§ Given data
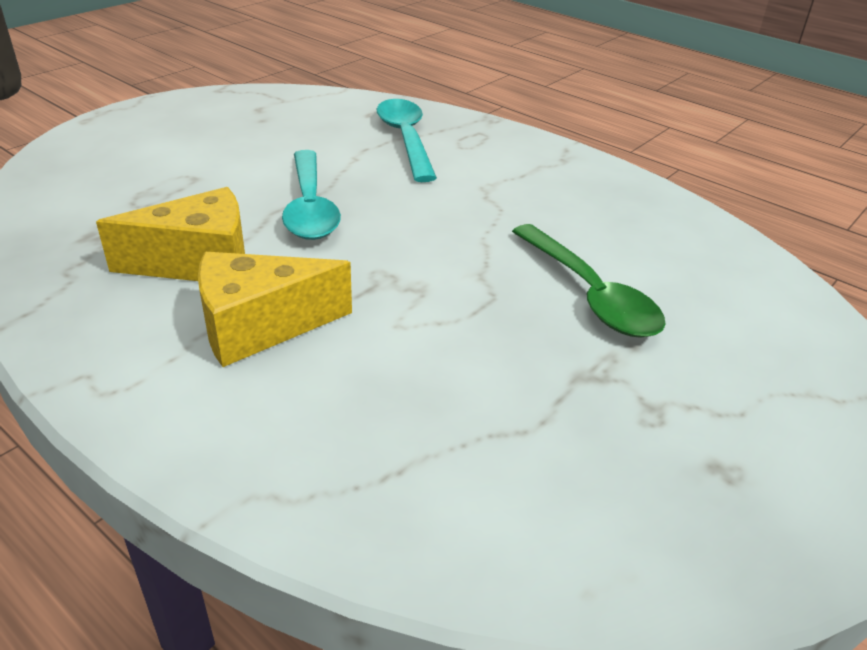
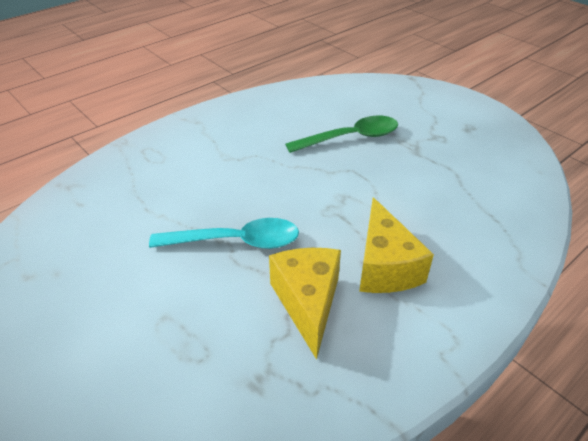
camera: 80 degrees left, 5 degrees up
(406, 139) = (139, 186): turquoise spoon -> none

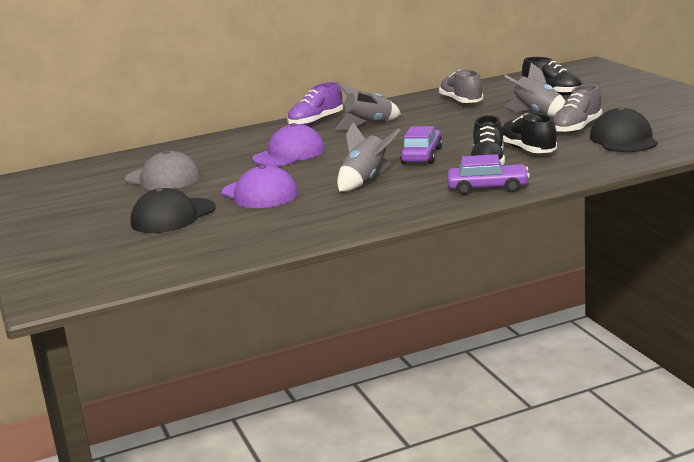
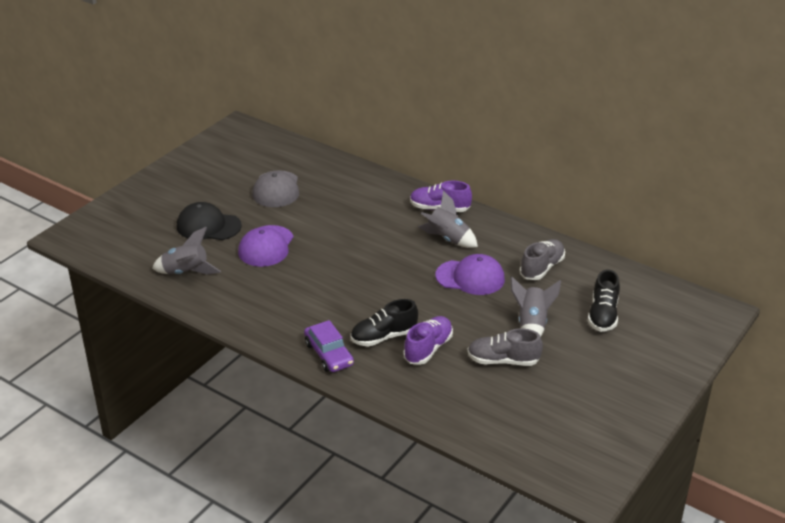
camera: 55 degrees right, 15 degrees up
(289, 154) = (355, 226): purple cap -> purple cap (470, 277)
(365, 181) = (315, 286): grey rocket -> grey rocket (186, 272)
(422, 155) = (385, 295): purple car -> none
(528, 150) = (428, 349): black shoe -> purple shoe
(623, 139) = (486, 398): black cap -> none

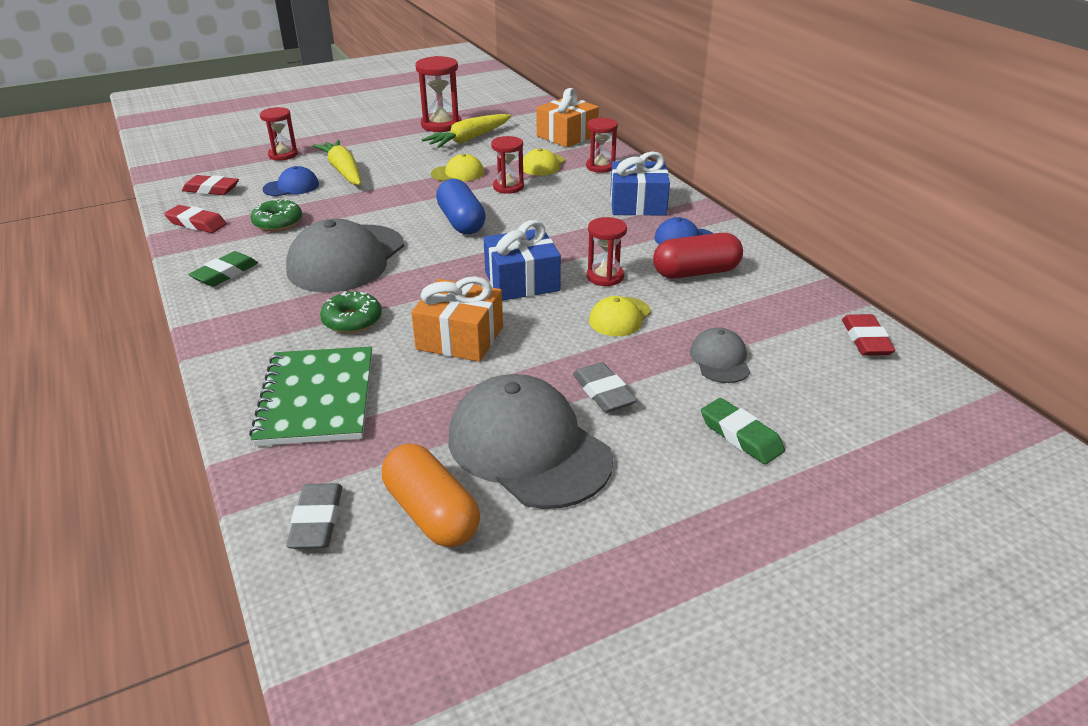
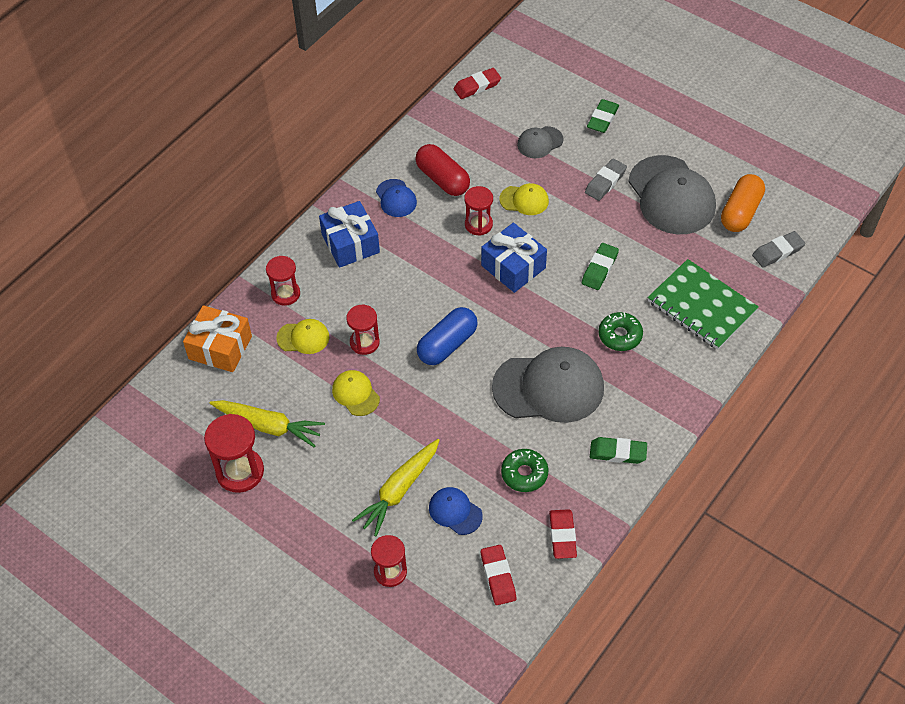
camera: 115 degrees left, 20 degrees up
(317, 398) = (701, 306): green notebook -> green notebook turned 75 degrees clockwise
(460, 338) = (599, 269): orange gift -> green eraser
(528, 448) = (671, 196): grey cap -> grey cap turned 45 degrees counterclockwise

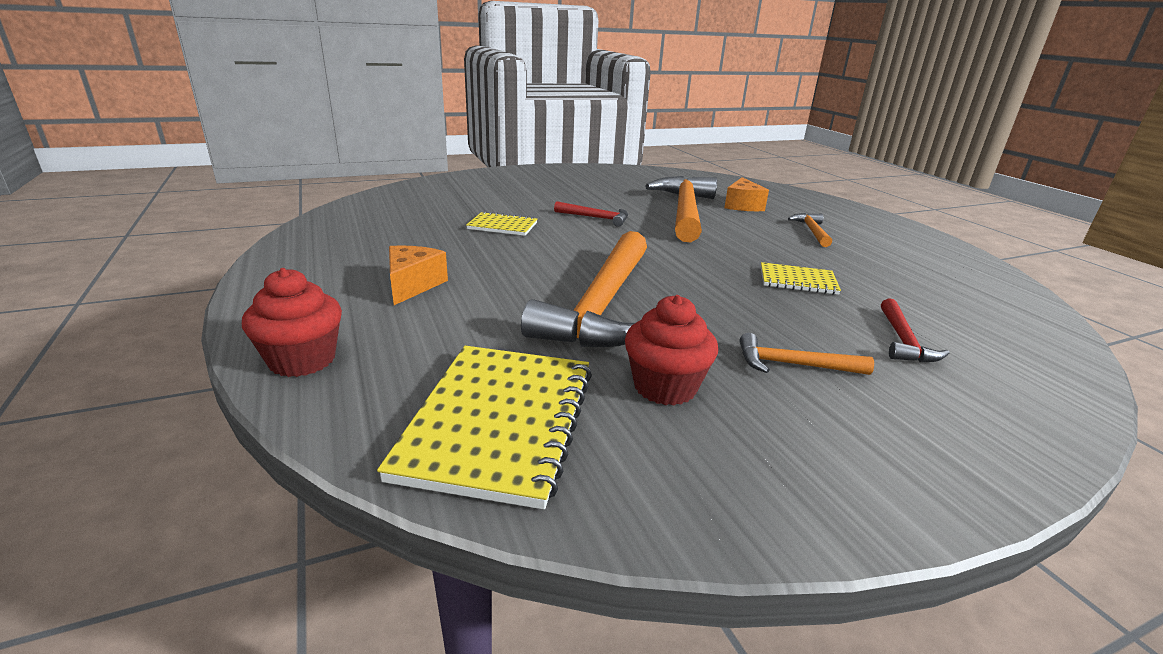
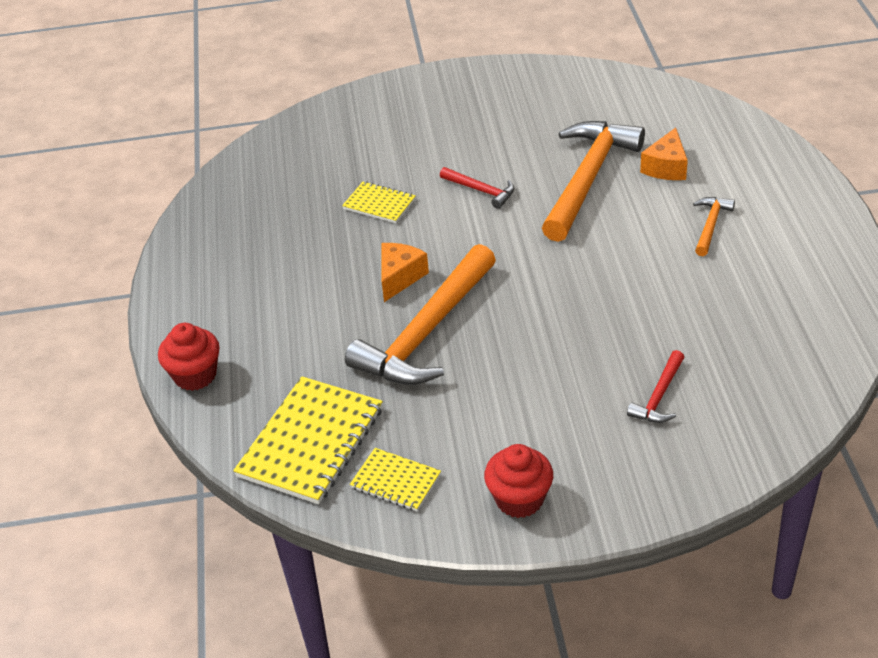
camera: 20 degrees right, 15 degrees up
(412, 285) = (279, 295): orange cheese -> orange cheese (399, 277)
(665, 387) = (432, 424): red cupcake -> red cupcake (519, 499)
(793, 364) = (543, 413): orange hammer -> none
(797, 281) = (626, 311): yellow notebook -> yellow notebook (395, 481)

§ Exercise details
Pictures in the records above are left out; print everything else exactly as written.

§ Solution
camera: 80 degrees left, 5 degrees up
(406, 139) = (139, 186): turquoise spoon -> none

camera: 55 degrees right, 15 degrees up
(289, 154) = (355, 226): purple cap -> purple cap (470, 277)
(365, 181) = (315, 286): grey rocket -> grey rocket (186, 272)
(422, 155) = (385, 295): purple car -> none
(528, 150) = (428, 349): black shoe -> purple shoe
(623, 139) = (486, 398): black cap -> none

camera: 115 degrees left, 20 degrees up
(317, 398) = (701, 306): green notebook -> green notebook turned 75 degrees clockwise
(460, 338) = (599, 269): orange gift -> green eraser
(528, 448) = (671, 196): grey cap -> grey cap turned 45 degrees counterclockwise

camera: 20 degrees right, 15 degrees up
(412, 285) = (279, 295): orange cheese -> orange cheese (399, 277)
(665, 387) = (432, 424): red cupcake -> red cupcake (519, 499)
(793, 364) = (543, 413): orange hammer -> none
(797, 281) = (626, 311): yellow notebook -> yellow notebook (395, 481)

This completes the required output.